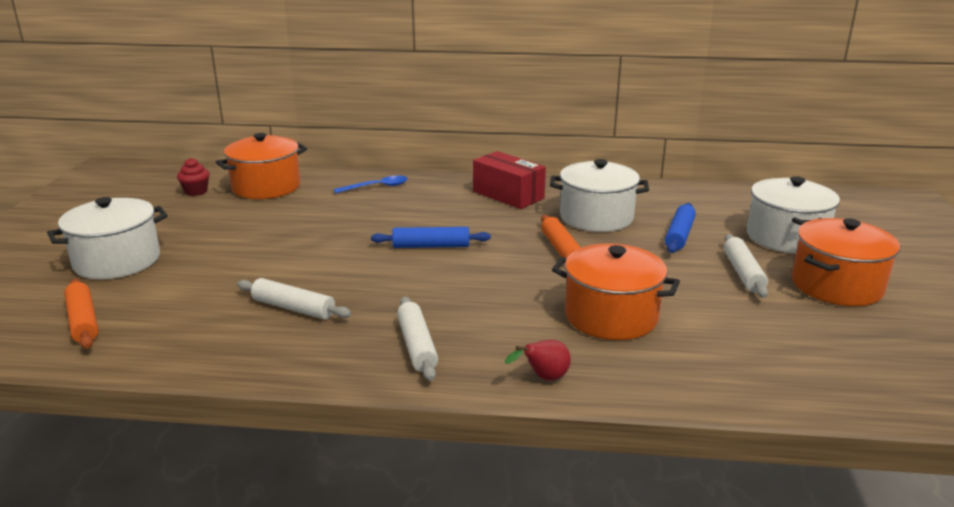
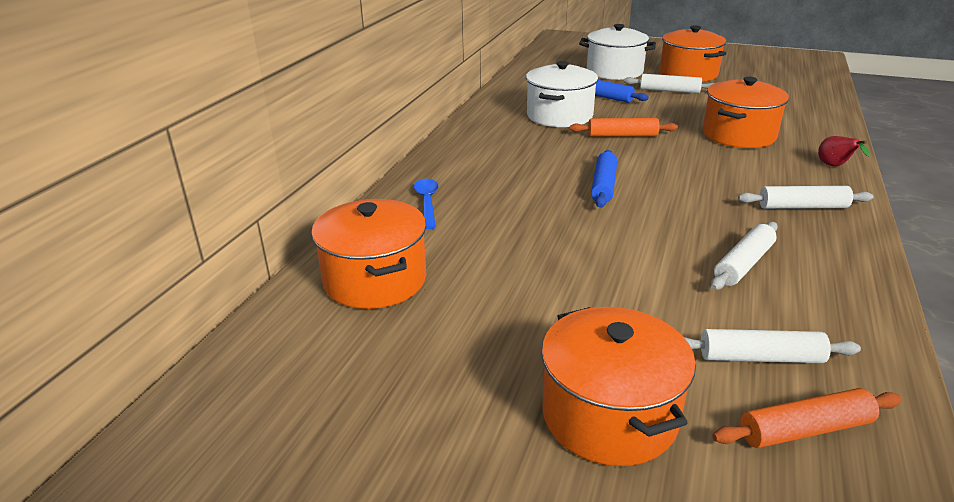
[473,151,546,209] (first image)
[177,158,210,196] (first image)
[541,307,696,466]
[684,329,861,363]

▶ PROBLEM DESCRIPTION: In the listing above, find the line containing "[177,158,210,196] (first image)", then reproduce it and each line after it through the end, exactly and with nothing added.

▶ EXERCISE SOLUTION:
[177,158,210,196] (first image)
[541,307,696,466]
[684,329,861,363]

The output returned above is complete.